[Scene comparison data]
§ §

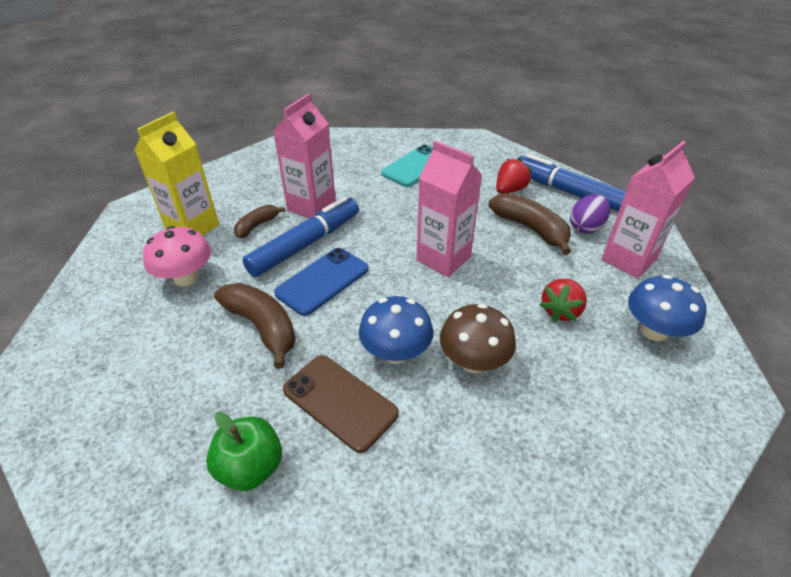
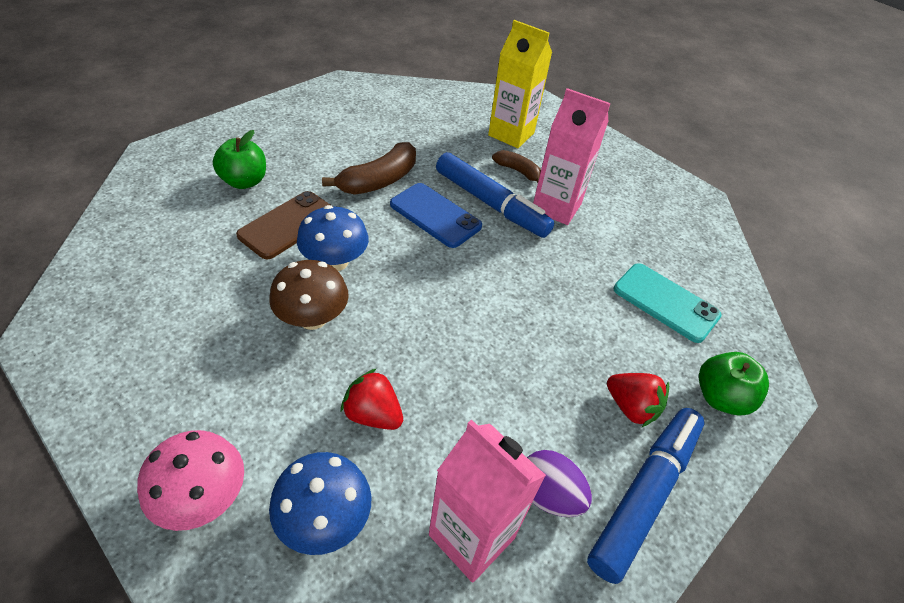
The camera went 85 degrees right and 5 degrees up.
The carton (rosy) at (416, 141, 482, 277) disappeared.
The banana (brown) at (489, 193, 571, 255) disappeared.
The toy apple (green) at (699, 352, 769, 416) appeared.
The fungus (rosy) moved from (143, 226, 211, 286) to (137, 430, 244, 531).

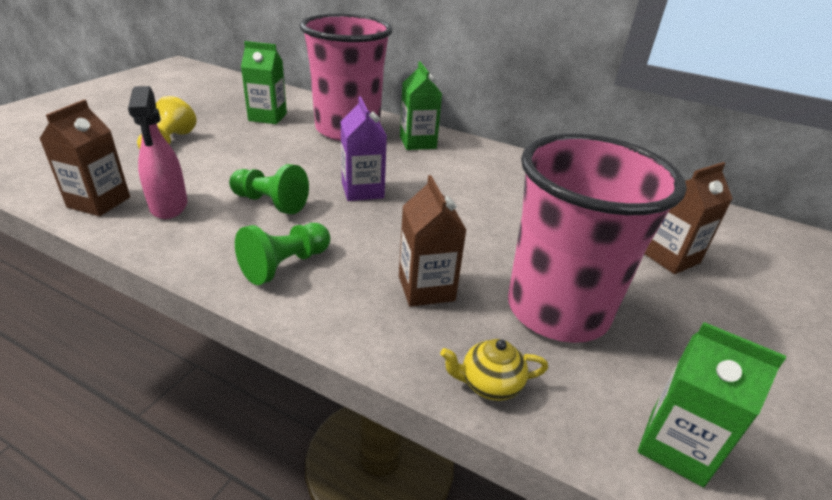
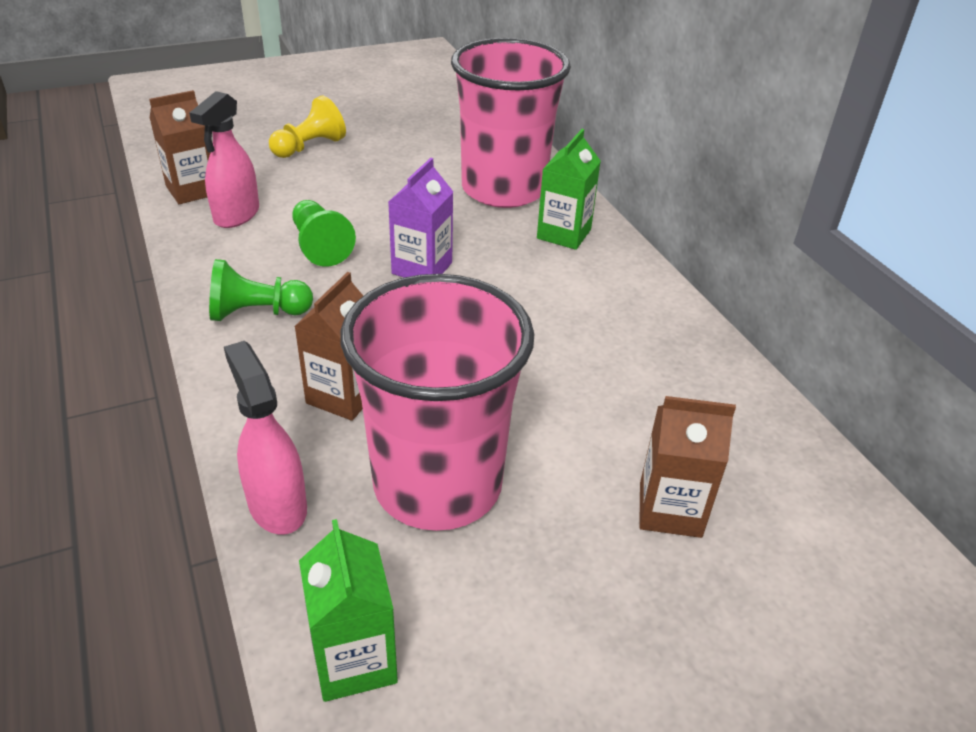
The camera went 40 degrees right and 5 degrees up.
The carton (green) at (241, 41, 287, 124) disappeared.
The teapot (bright yellow) at (440, 339, 548, 401) was replaced by the spray bottle (rosy) at (224, 341, 307, 535).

§ §

About this task:
Pictures stay out of this copy. Retype exactly the lines from the one with "The toy apple" through the last line of the data, both ends included, and nothing more.

Problem solution:
The toy apple (green) at (699, 352, 769, 416) appeared.
The fungus (rosy) moved from (143, 226, 211, 286) to (137, 430, 244, 531).

The camera went 40 degrees right and 5 degrees up.
The carton (green) at (241, 41, 287, 124) disappeared.
The teapot (bright yellow) at (440, 339, 548, 401) was replaced by the spray bottle (rosy) at (224, 341, 307, 535).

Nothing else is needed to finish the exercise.